**Aim of the task:**
From the entries below, count every line that contains the word "mushroom". Please give the number and nothing else.

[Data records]
################
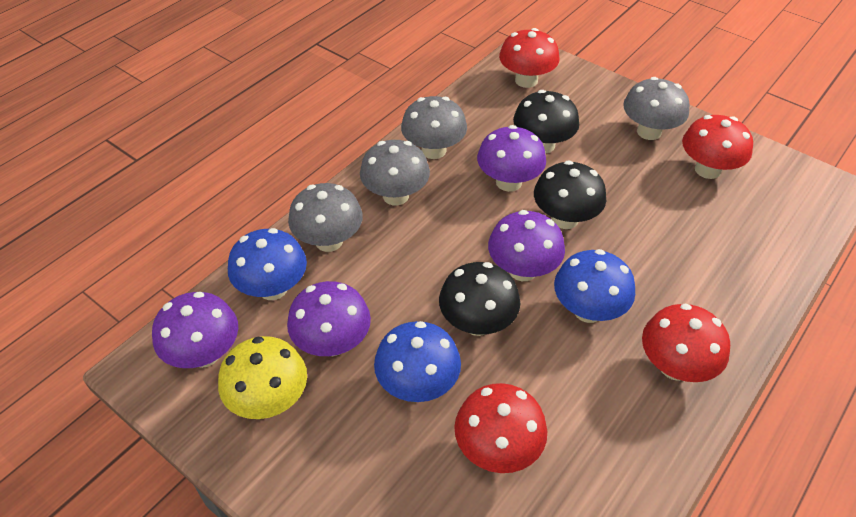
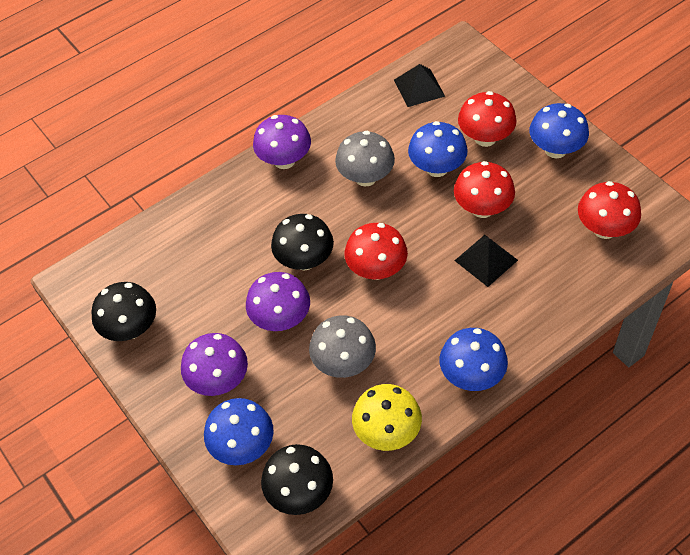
black pyramid: 0 -> 2
blue mushroom: 3 -> 4
grey mushroom: 4 -> 2
purple mushroom: 4 -> 3

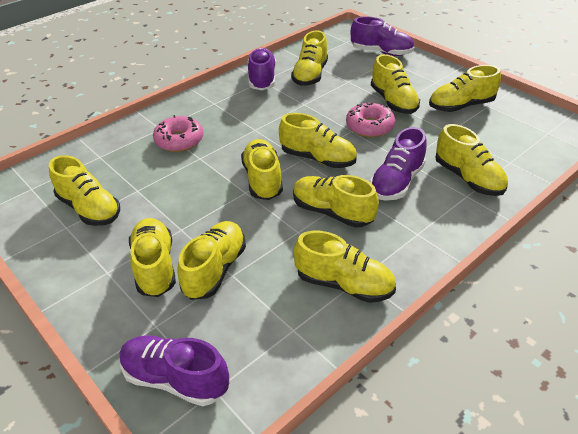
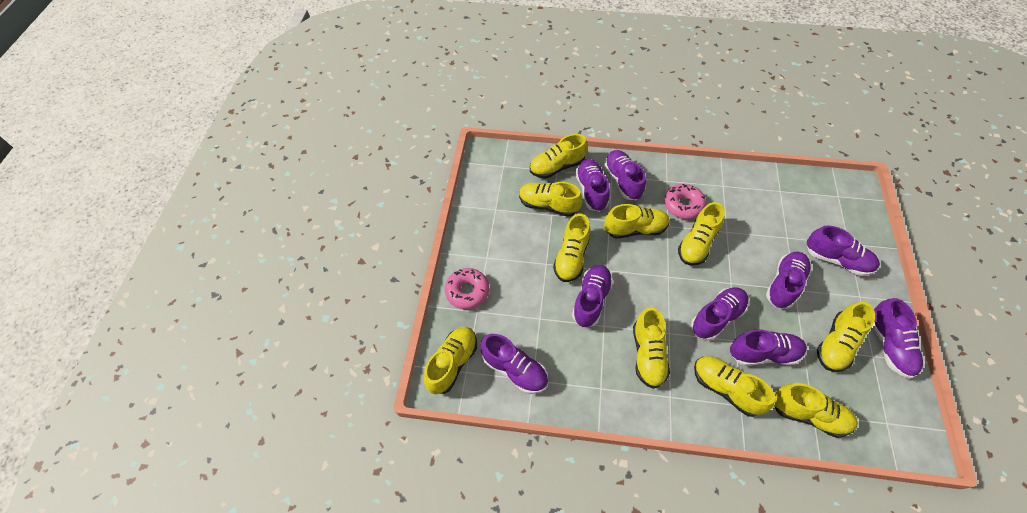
purple shoe: 4 -> 9
yellow shoe: 11 -> 10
################
**Task answer:**
3